------ DATA EXTRACT ------
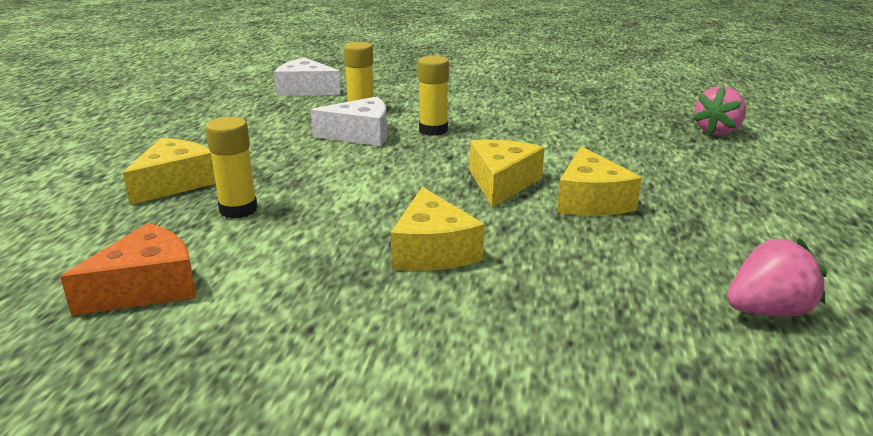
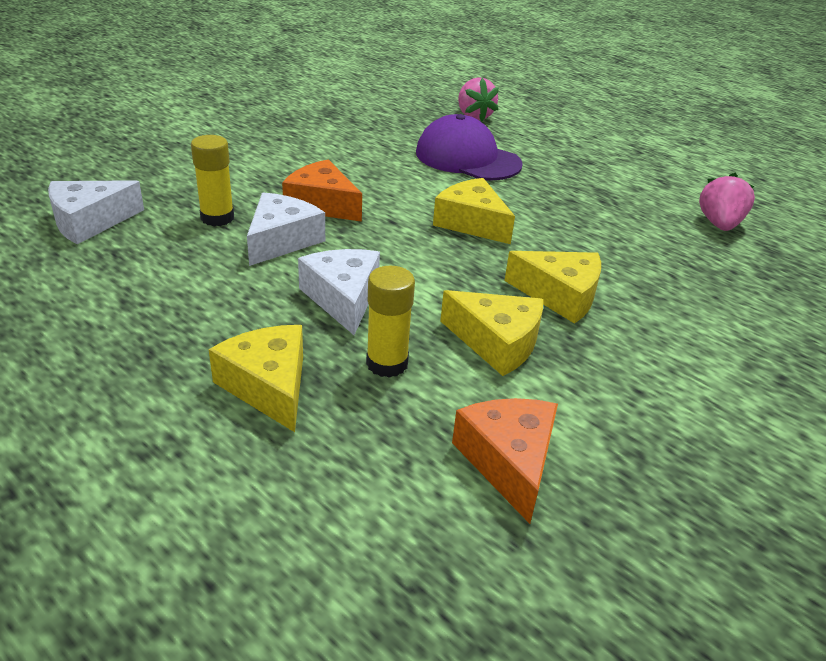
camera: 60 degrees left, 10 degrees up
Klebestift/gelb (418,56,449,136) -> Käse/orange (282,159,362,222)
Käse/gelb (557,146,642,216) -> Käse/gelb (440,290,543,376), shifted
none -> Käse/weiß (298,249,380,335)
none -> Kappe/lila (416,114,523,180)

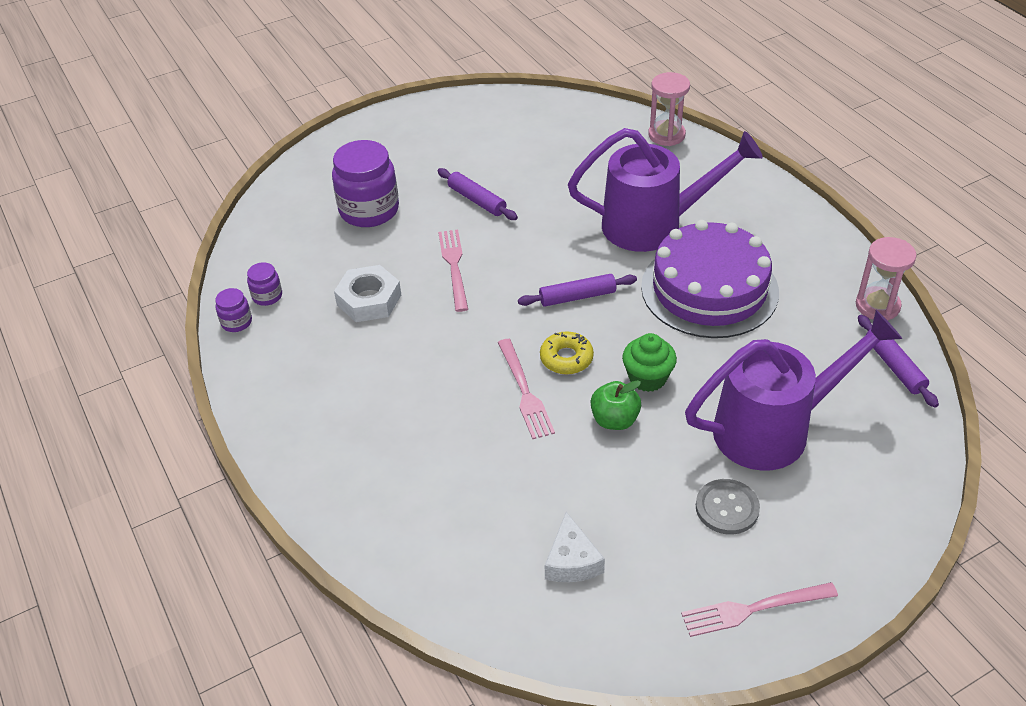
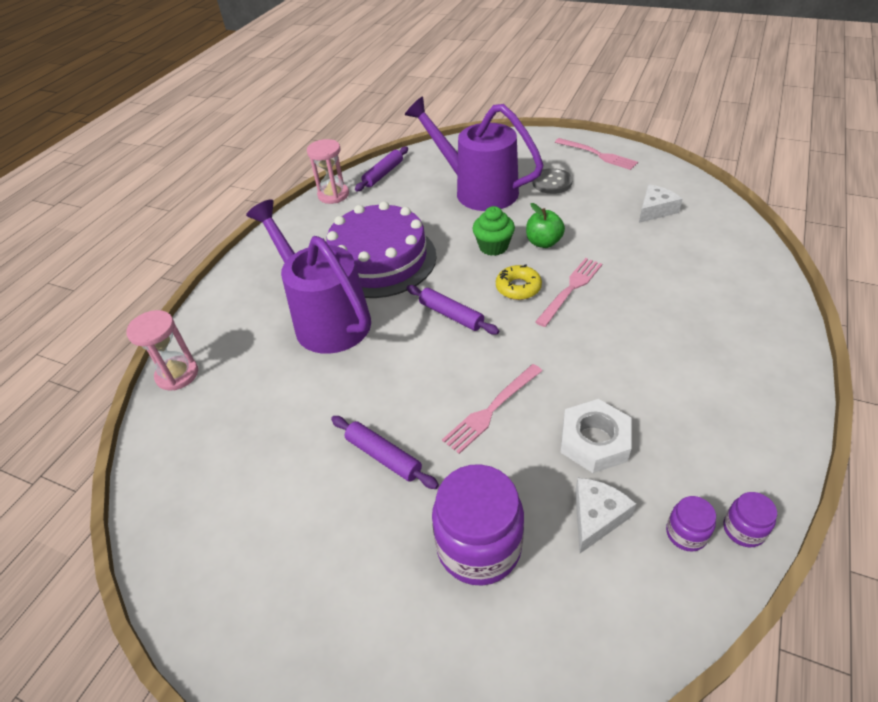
camera: 125 degrees left, 0 degrees up
Nudelholz/lila (438,168,518,220) -> Nudelholz/lila (331,416,439,489), 60 degrees counterclockwise
none -> Käse/weiß (575,478,636,553)

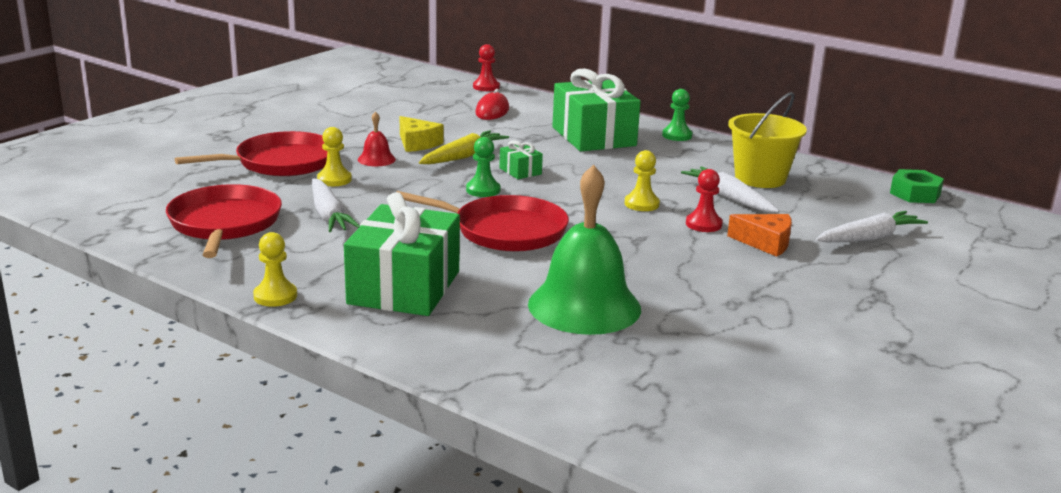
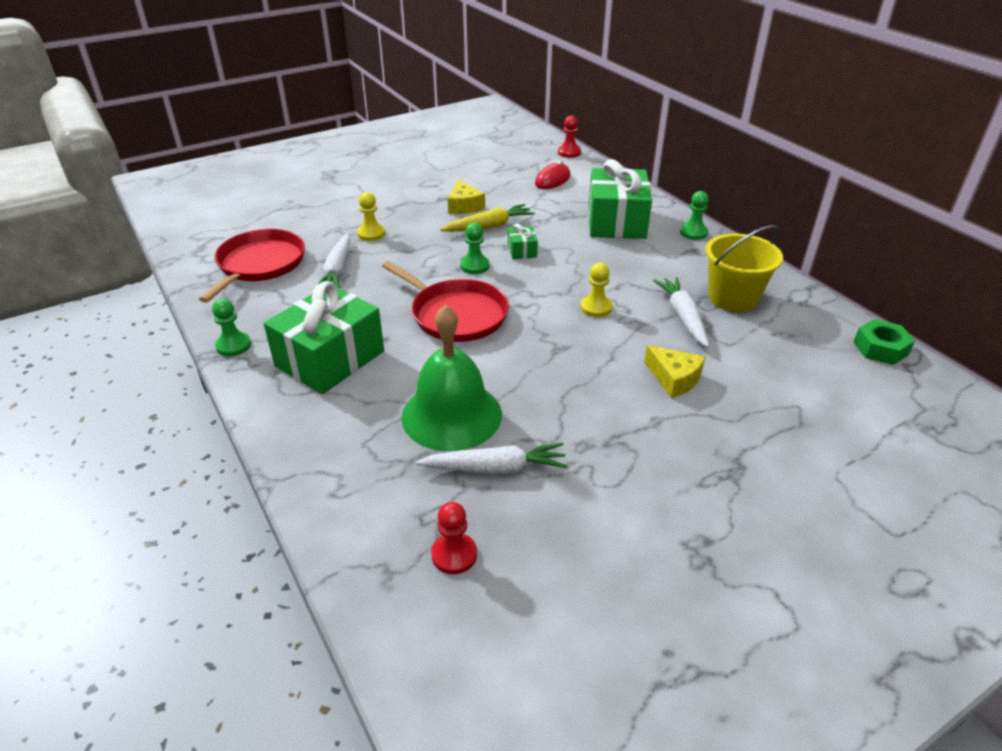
camera: 25 degrees right, 15 degrees up
Pfanne/rot (175,131,327,176) -> none
Bauer/gelb (253,232,297,307) -> Bauer/grün (212,299,251,356)
Glocke/rot (358,111,396,166) -> none
Bauer/rot (686,169,723,232) -> Bauer/rot (431,502,477,574), shifted
Käse/orange (727,214,792,257) -> Käse/gelb (644,345,705,398)
Karotte/weiß (816,211,928,242) -> Karotte/weiß (416,442,567,474), shifted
------
EXERCISE PROMPT: When you repeat the lines above, keep them exact and leave out each image they contain.

EXPECTED ANSWER:
camera: 60 degrees left, 10 degrees up
Klebestift/gelb (418,56,449,136) -> Käse/orange (282,159,362,222)
Käse/gelb (557,146,642,216) -> Käse/gelb (440,290,543,376), shifted
none -> Käse/weiß (298,249,380,335)
none -> Kappe/lila (416,114,523,180)

camera: 125 degrees left, 0 degrees up
Nudelholz/lila (438,168,518,220) -> Nudelholz/lila (331,416,439,489), 60 degrees counterclockwise
none -> Käse/weiß (575,478,636,553)

camera: 25 degrees right, 15 degrees up
Pfanne/rot (175,131,327,176) -> none
Bauer/gelb (253,232,297,307) -> Bauer/grün (212,299,251,356)
Glocke/rot (358,111,396,166) -> none
Bauer/rot (686,169,723,232) -> Bauer/rot (431,502,477,574), shifted
Käse/orange (727,214,792,257) -> Käse/gelb (644,345,705,398)
Karotte/weiß (816,211,928,242) -> Karotte/weiß (416,442,567,474), shifted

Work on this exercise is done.